--- Task input ---

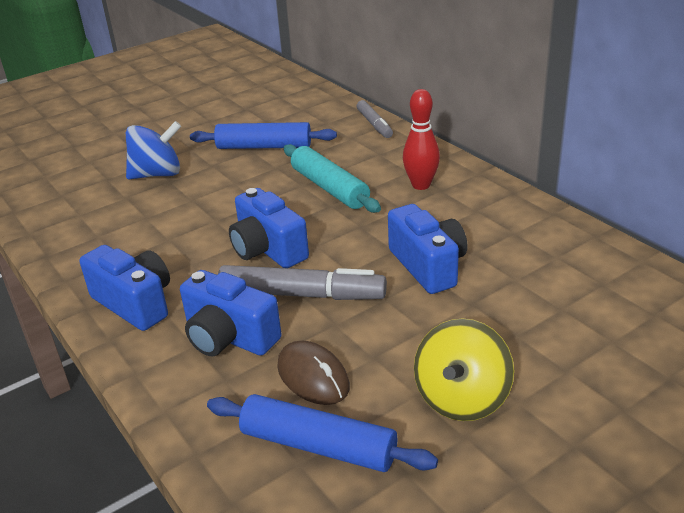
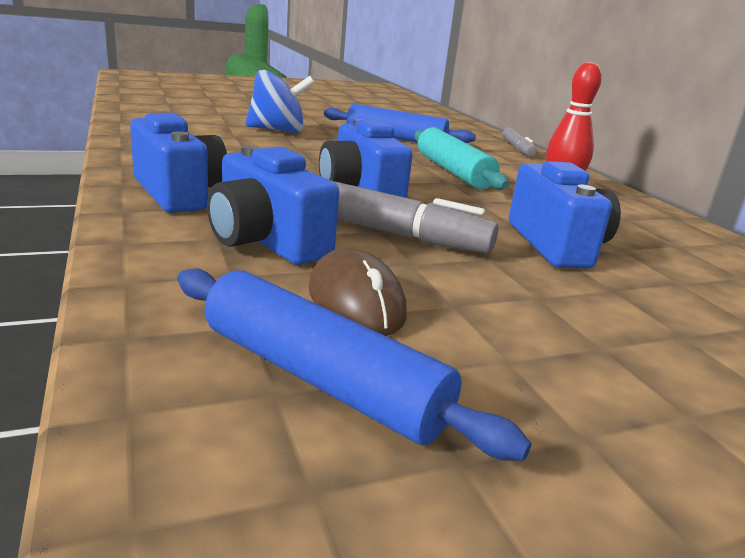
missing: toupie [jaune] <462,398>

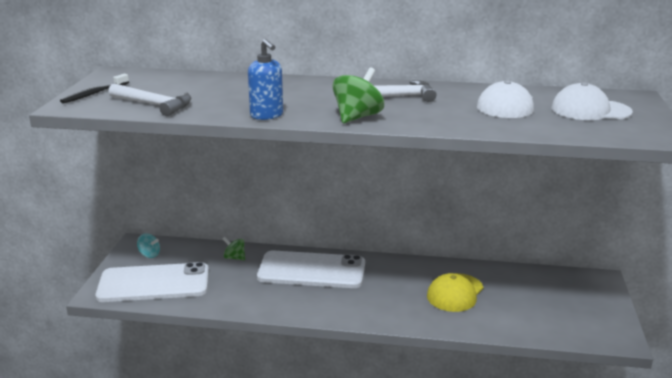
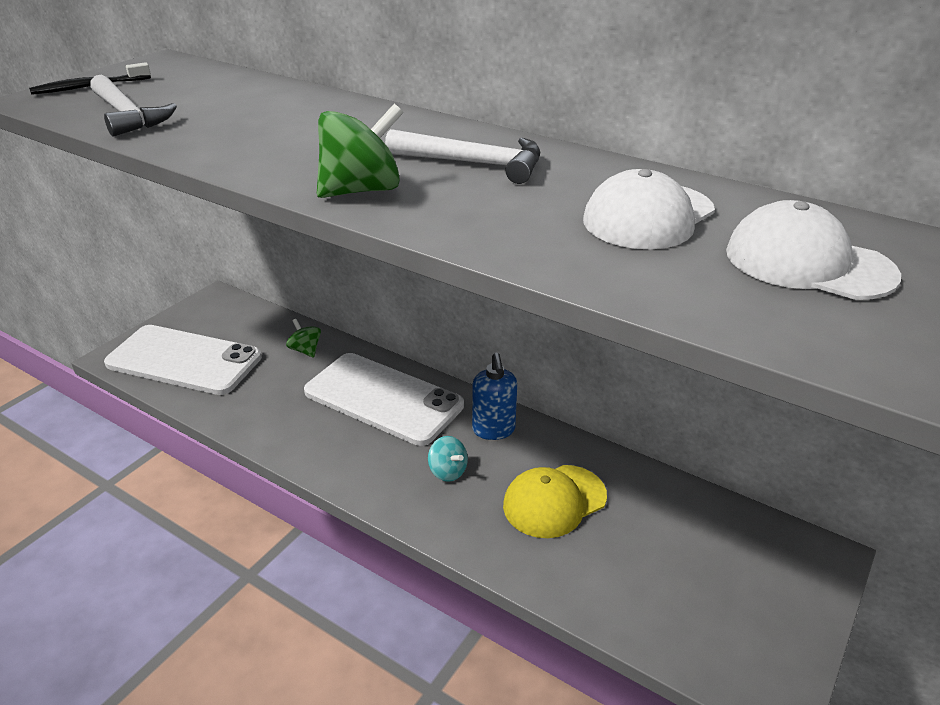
relocated: toupie [turquoise] <149,255> to <447,471>; distributeur de savon [bleu] <267,115> to <493,430>

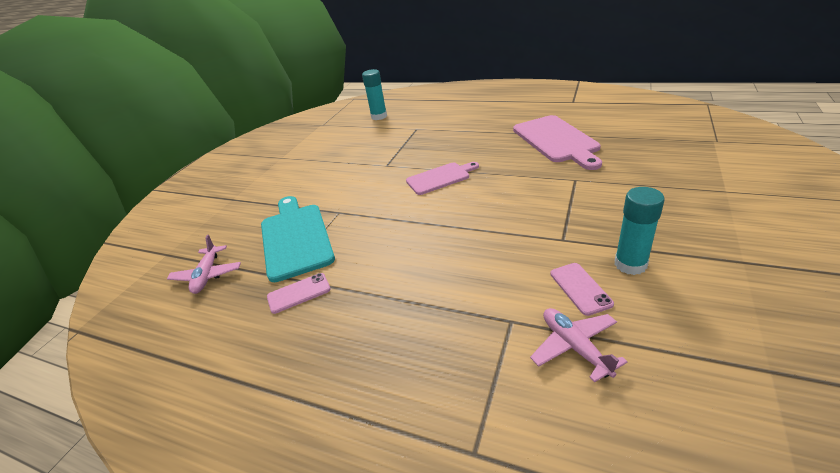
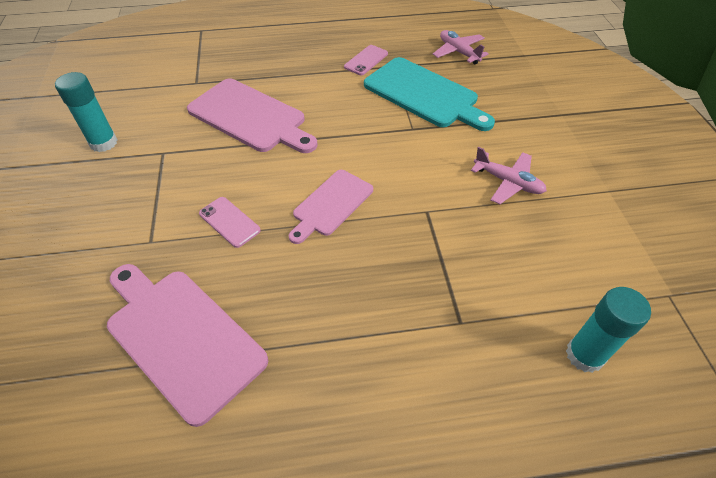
appeared: planche à découper [rose] <250,117>
relocated: téléphone [rose] <580,288> to <229,222>; avion [rose] <575,347> to <508,182>

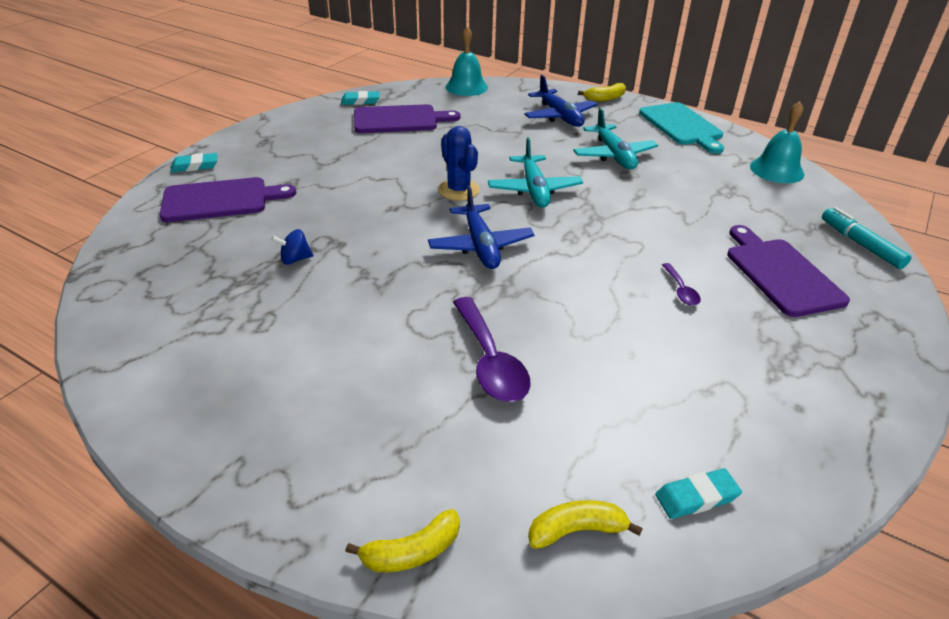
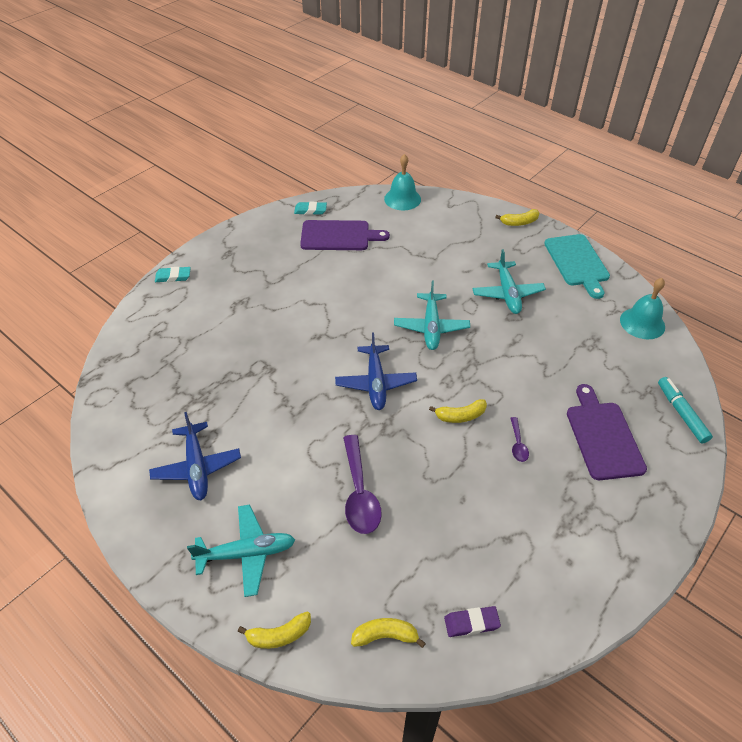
missing: planche à découper [violet] <220,200>; toupie [bleu] <295,259>; cactus [bleu] <458,190>
appeared: avion [turquoise] <247,553>; banane [jaune] <460,416>
relocated: avion [bleu] <559,116> to <197,467>
colour: gomme [turquoise] <696,497> to gomme [violet] <471,623>

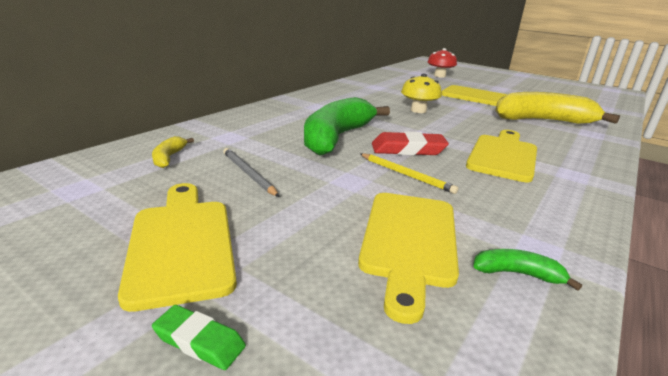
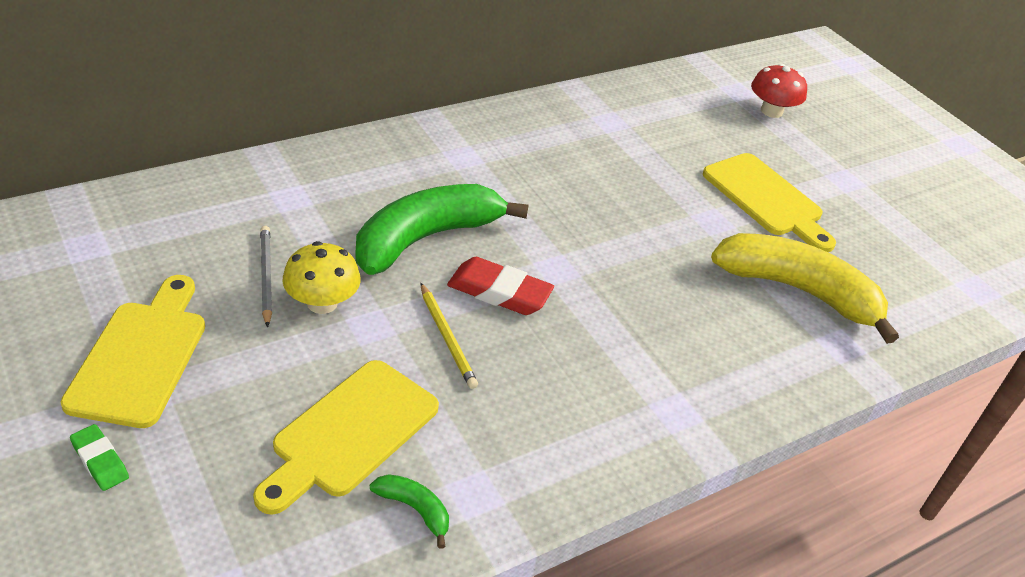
missing: banane [jaune] <169,158>; planche à découper [jaune] <503,156>
relocated: champignon [jaune] <418,110> to <322,303>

---

▶ [Task to complete] Each line of the material is to be output exactly. Images are not part of the expected output.

▶ [Solution to this problem]
missing: toupie [jaune] <462,398>

relocated: toupie [turquoise] <149,255> to <447,471>; distributeur de savon [bleu] <267,115> to <493,430>

appeared: planche à découper [rose] <250,117>
relocated: téléphone [rose] <580,288> to <229,222>; avion [rose] <575,347> to <508,182>

missing: planche à découper [violet] <220,200>; toupie [bleu] <295,259>; cactus [bleu] <458,190>
appeared: avion [turquoise] <247,553>; banane [jaune] <460,416>
relocated: avion [bleu] <559,116> to <197,467>
colour: gomme [turquoise] <696,497> to gomme [violet] <471,623>

missing: banane [jaune] <169,158>; planche à découper [jaune] <503,156>
relocated: champignon [jaune] <418,110> to <322,303>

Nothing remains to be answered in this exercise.